:: Exercise description ::
Reproduce the records in full. Alter nothing.

[[ Provided data open ]]

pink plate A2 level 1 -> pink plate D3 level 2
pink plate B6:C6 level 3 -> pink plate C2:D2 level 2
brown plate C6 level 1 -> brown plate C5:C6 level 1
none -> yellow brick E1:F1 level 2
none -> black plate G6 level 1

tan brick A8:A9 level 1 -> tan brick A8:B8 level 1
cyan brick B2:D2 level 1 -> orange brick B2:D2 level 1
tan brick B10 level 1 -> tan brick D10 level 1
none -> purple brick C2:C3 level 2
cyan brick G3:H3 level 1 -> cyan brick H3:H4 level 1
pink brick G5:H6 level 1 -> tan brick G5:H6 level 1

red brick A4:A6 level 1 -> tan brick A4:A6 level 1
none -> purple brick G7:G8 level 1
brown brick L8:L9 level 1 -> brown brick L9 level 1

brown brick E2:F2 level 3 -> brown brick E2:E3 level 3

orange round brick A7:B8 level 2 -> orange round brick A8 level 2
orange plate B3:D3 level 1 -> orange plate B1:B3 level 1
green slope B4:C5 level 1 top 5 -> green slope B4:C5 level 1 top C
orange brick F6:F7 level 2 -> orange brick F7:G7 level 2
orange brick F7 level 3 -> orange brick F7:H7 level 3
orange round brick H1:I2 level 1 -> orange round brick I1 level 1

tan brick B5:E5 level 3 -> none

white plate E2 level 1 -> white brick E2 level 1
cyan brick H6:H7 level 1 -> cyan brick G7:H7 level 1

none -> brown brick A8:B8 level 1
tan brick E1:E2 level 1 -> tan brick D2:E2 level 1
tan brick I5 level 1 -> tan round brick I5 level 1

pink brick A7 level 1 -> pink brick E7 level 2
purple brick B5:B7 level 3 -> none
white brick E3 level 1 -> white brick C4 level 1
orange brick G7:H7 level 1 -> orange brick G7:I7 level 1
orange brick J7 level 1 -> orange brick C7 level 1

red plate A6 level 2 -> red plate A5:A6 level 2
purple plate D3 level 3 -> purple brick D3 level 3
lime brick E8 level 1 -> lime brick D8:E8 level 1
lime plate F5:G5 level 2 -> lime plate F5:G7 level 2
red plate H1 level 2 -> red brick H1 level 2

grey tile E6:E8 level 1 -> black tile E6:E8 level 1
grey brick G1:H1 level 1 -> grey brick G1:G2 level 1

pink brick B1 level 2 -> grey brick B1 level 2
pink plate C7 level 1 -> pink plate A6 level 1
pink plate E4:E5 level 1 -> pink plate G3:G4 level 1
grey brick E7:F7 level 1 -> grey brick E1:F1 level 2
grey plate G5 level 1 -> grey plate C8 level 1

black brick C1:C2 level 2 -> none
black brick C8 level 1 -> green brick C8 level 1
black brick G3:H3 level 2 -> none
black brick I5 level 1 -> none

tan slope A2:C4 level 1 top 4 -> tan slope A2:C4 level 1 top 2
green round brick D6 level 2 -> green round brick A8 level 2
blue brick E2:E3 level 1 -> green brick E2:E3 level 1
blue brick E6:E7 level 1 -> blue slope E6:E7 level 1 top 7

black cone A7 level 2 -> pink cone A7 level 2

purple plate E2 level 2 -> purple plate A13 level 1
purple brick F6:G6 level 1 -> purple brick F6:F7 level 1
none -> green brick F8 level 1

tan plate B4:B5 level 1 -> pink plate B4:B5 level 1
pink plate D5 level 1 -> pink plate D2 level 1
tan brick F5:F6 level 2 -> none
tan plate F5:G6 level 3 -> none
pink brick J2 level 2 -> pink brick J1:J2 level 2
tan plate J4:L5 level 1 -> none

[[ Provided data closed ]]

:: Expected answer ::
pink plate A2 level 1 -> pink plate D3 level 2
pink plate B6:C6 level 3 -> pink plate C2:D2 level 2
brown plate C6 level 1 -> brown plate C5:C6 level 1
none -> yellow brick E1:F1 level 2
none -> black plate G6 level 1

tan brick A8:A9 level 1 -> tan brick A8:B8 level 1
cyan brick B2:D2 level 1 -> orange brick B2:D2 level 1
tan brick B10 level 1 -> tan brick D10 level 1
none -> purple brick C2:C3 level 2
cyan brick G3:H3 level 1 -> cyan brick H3:H4 level 1
pink brick G5:H6 level 1 -> tan brick G5:H6 level 1

red brick A4:A6 level 1 -> tan brick A4:A6 level 1
none -> purple brick G7:G8 level 1
brown brick L8:L9 level 1 -> brown brick L9 level 1

brown brick E2:F2 level 3 -> brown brick E2:E3 level 3

orange round brick A7:B8 level 2 -> orange round brick A8 level 2
orange plate B3:D3 level 1 -> orange plate B1:B3 level 1
green slope B4:C5 level 1 top 5 -> green slope B4:C5 level 1 top C
orange brick F6:F7 level 2 -> orange brick F7:G7 level 2
orange brick F7 level 3 -> orange brick F7:H7 level 3
orange round brick H1:I2 level 1 -> orange round brick I1 level 1

tan brick B5:E5 level 3 -> none

white plate E2 level 1 -> white brick E2 level 1
cyan brick H6:H7 level 1 -> cyan brick G7:H7 level 1

none -> brown brick A8:B8 level 1
tan brick E1:E2 level 1 -> tan brick D2:E2 level 1
tan brick I5 level 1 -> tan round brick I5 level 1

pink brick A7 level 1 -> pink brick E7 level 2
purple brick B5:B7 level 3 -> none
white brick E3 level 1 -> white brick C4 level 1
orange brick G7:H7 level 1 -> orange brick G7:I7 level 1
orange brick J7 level 1 -> orange brick C7 level 1

red plate A6 level 2 -> red plate A5:A6 level 2
purple plate D3 level 3 -> purple brick D3 level 3
lime brick E8 level 1 -> lime brick D8:E8 level 1
lime plate F5:G5 level 2 -> lime plate F5:G7 level 2
red plate H1 level 2 -> red brick H1 level 2

grey tile E6:E8 level 1 -> black tile E6:E8 level 1
grey brick G1:H1 level 1 -> grey brick G1:G2 level 1

pink brick B1 level 2 -> grey brick B1 level 2
pink plate C7 level 1 -> pink plate A6 level 1
pink plate E4:E5 level 1 -> pink plate G3:G4 level 1
grey brick E7:F7 level 1 -> grey brick E1:F1 level 2
grey plate G5 level 1 -> grey plate C8 level 1

black brick C1:C2 level 2 -> none
black brick C8 level 1 -> green brick C8 level 1
black brick G3:H3 level 2 -> none
black brick I5 level 1 -> none

tan slope A2:C4 level 1 top 4 -> tan slope A2:C4 level 1 top 2
green round brick D6 level 2 -> green round brick A8 level 2
blue brick E2:E3 level 1 -> green brick E2:E3 level 1
blue brick E6:E7 level 1 -> blue slope E6:E7 level 1 top 7

black cone A7 level 2 -> pink cone A7 level 2

purple plate E2 level 2 -> purple plate A13 level 1
purple brick F6:G6 level 1 -> purple brick F6:F7 level 1
none -> green brick F8 level 1

tan plate B4:B5 level 1 -> pink plate B4:B5 level 1
pink plate D5 level 1 -> pink plate D2 level 1
tan brick F5:F6 level 2 -> none
tan plate F5:G6 level 3 -> none
pink brick J2 level 2 -> pink brick J1:J2 level 2
tan plate J4:L5 level 1 -> none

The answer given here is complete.